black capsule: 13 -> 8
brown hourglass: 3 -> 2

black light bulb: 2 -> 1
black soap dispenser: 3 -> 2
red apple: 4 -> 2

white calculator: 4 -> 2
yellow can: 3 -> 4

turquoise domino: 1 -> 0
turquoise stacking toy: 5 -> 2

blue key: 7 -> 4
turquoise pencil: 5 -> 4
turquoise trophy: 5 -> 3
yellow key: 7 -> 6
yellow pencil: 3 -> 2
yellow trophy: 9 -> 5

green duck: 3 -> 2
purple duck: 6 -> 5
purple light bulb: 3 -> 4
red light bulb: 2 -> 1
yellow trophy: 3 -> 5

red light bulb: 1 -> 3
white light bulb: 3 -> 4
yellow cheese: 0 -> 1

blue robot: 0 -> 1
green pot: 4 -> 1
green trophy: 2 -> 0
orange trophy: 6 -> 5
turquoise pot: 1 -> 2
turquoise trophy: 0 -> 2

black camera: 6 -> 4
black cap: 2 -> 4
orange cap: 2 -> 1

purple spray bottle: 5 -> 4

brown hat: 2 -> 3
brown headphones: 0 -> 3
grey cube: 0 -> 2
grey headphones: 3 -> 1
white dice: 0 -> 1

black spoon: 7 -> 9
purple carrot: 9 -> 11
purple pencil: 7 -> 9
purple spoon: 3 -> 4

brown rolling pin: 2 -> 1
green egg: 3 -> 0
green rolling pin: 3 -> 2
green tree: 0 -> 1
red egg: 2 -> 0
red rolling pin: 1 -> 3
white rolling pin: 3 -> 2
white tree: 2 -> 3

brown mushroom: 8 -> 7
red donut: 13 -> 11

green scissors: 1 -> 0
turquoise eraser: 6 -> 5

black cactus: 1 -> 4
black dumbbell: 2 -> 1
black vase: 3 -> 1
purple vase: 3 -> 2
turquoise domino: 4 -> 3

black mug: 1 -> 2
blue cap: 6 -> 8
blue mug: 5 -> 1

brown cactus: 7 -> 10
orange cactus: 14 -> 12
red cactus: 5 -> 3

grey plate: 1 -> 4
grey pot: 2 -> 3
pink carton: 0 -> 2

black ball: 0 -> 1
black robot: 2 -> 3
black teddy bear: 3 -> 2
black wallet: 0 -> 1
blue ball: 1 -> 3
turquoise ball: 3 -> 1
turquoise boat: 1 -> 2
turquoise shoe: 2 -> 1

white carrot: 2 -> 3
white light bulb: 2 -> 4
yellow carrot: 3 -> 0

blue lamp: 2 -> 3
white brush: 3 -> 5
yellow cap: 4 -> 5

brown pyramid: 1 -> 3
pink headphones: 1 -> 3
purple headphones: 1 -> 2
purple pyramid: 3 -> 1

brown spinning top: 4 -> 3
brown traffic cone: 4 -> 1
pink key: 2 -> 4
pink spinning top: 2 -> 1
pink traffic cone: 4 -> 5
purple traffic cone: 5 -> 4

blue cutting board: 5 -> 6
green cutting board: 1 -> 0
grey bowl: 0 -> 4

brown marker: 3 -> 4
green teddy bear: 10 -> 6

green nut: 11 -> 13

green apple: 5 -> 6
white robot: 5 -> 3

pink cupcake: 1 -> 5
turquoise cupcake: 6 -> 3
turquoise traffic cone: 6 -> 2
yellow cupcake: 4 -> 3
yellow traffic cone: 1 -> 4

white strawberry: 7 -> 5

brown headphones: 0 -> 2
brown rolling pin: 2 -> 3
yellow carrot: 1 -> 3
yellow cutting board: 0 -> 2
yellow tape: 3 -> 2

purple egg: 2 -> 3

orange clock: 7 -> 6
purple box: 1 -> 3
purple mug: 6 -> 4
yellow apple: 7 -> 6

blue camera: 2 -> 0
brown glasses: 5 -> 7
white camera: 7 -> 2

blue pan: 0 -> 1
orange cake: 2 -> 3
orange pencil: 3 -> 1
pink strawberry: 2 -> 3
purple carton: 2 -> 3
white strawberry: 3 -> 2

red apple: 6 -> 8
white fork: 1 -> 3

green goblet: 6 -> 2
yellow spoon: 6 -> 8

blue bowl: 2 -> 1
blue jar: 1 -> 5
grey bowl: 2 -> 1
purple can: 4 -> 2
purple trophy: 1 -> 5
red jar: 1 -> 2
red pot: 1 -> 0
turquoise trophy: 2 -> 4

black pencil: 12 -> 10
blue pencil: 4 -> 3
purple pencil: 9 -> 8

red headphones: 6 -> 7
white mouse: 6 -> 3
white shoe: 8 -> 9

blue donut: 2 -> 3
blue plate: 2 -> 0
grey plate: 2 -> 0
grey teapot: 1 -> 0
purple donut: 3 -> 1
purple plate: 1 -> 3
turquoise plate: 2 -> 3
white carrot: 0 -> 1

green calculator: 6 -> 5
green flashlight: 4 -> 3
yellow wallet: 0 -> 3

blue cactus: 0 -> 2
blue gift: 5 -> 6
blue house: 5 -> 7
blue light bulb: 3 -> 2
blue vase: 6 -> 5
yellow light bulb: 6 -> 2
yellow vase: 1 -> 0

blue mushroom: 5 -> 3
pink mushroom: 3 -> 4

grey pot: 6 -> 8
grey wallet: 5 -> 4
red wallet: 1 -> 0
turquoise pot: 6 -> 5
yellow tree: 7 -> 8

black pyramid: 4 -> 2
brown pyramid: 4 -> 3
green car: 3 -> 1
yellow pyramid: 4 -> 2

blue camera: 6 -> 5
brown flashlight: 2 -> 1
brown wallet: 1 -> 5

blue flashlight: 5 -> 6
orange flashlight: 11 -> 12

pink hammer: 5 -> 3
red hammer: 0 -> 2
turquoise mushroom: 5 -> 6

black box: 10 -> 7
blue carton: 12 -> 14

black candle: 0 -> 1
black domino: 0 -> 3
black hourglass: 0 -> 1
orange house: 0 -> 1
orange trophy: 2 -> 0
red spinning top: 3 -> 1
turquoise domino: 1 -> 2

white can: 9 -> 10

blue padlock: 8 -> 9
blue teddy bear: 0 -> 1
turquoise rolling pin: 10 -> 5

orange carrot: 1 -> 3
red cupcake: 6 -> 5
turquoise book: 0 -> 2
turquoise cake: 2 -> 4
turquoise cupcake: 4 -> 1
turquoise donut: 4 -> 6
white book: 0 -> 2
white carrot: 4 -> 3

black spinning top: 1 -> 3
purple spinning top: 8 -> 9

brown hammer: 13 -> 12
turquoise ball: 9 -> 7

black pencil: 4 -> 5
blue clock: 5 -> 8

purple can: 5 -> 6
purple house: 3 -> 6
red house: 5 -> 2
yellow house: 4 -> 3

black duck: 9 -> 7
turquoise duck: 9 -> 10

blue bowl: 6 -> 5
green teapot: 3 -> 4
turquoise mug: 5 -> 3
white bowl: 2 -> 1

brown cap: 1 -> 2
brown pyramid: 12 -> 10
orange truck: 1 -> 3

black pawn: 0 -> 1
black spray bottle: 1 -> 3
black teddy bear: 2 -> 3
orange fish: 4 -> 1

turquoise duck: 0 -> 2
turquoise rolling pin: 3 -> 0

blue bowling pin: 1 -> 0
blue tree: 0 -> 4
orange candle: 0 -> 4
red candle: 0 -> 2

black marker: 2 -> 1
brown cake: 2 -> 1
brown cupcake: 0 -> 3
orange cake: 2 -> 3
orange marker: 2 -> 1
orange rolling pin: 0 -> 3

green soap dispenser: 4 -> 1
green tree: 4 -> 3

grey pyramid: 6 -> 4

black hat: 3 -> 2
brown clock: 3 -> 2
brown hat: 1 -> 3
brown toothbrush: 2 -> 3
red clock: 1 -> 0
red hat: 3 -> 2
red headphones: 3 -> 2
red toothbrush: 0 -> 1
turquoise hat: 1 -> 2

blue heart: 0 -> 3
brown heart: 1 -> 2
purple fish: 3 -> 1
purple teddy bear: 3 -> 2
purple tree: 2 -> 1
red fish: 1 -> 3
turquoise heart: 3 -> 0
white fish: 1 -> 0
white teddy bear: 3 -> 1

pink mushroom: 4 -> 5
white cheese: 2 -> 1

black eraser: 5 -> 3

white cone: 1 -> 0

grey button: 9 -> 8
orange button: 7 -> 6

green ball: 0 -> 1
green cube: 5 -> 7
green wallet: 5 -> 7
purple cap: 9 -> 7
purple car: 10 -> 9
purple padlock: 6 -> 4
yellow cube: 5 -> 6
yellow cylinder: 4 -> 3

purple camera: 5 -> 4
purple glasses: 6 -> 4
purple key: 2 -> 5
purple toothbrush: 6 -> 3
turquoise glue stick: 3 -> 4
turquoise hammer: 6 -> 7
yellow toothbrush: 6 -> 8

--- --- ---

What you will do | Reply with one number only: how many lines of the listing hold "toothbrush"?

Response | 4